* **Task to complete**: Find the line containing "moved,pink gift,[159 151" in the entries below. Reproduce that line and each one after it to the end, exactly, with no other lines.

* **Exercise inputs**:
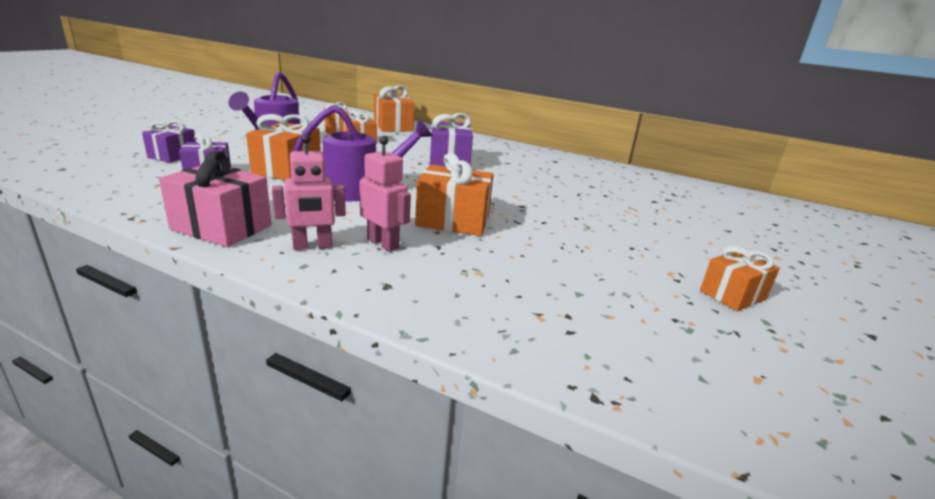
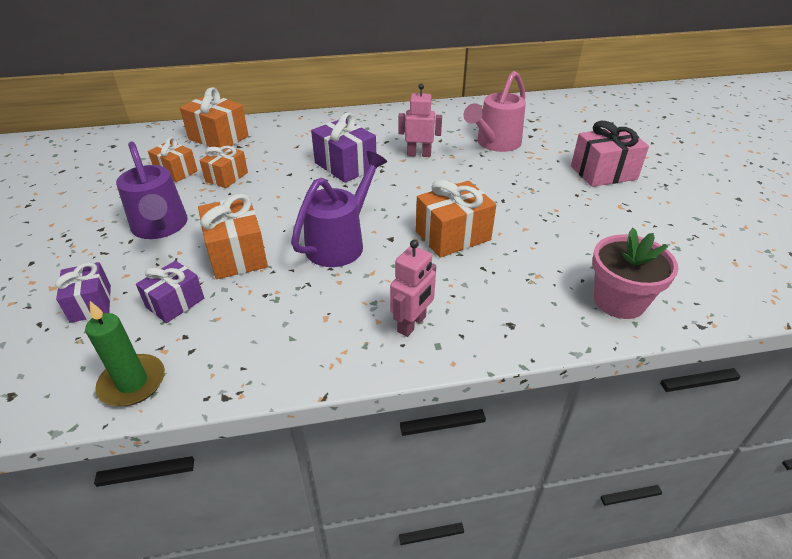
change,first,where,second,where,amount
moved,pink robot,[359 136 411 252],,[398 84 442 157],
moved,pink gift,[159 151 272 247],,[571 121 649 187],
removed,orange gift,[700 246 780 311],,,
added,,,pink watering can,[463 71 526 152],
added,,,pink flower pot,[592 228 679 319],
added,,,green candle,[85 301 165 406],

* **Response area**:
moved,pink gift,[159 151 272 247],,[571 121 649 187],
removed,orange gift,[700 246 780 311],,,
added,,,pink watering can,[463 71 526 152],
added,,,pink flower pot,[592 228 679 319],
added,,,green candle,[85 301 165 406],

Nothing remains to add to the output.